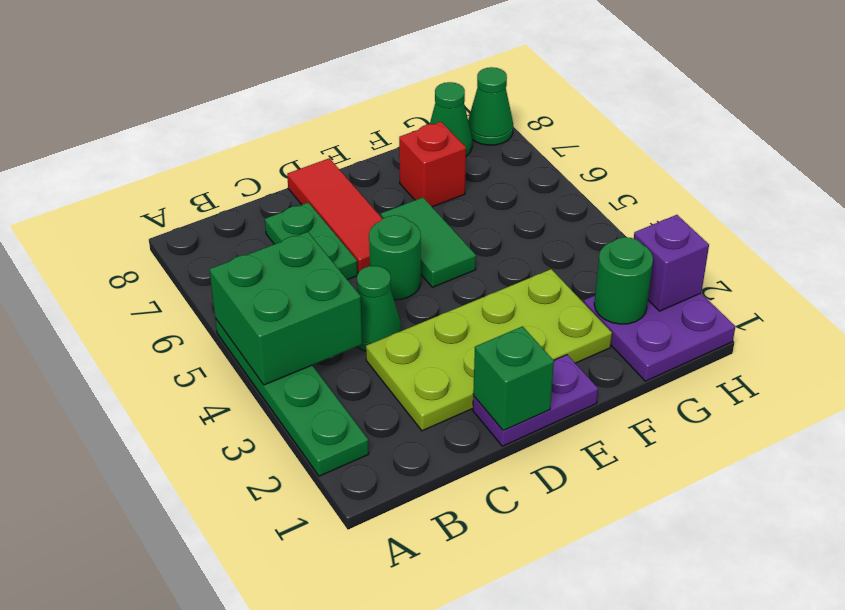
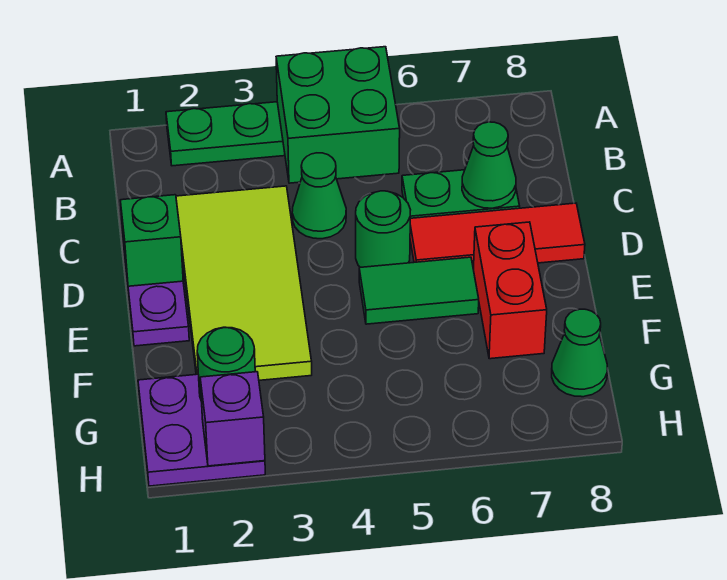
lime plate C2:F3 level 1 -> lime tile C2:F3 level 1
red brick F7 level 1 -> red brick E7:F7 level 1
green cone H8 level 1 -> green cone C7 level 2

______

_What the exercise asks_
The expected output is the exact run of lines from the line with "red brick F7" through the last line of the material above.

_Answer to this task_
red brick F7 level 1 -> red brick E7:F7 level 1
green cone H8 level 1 -> green cone C7 level 2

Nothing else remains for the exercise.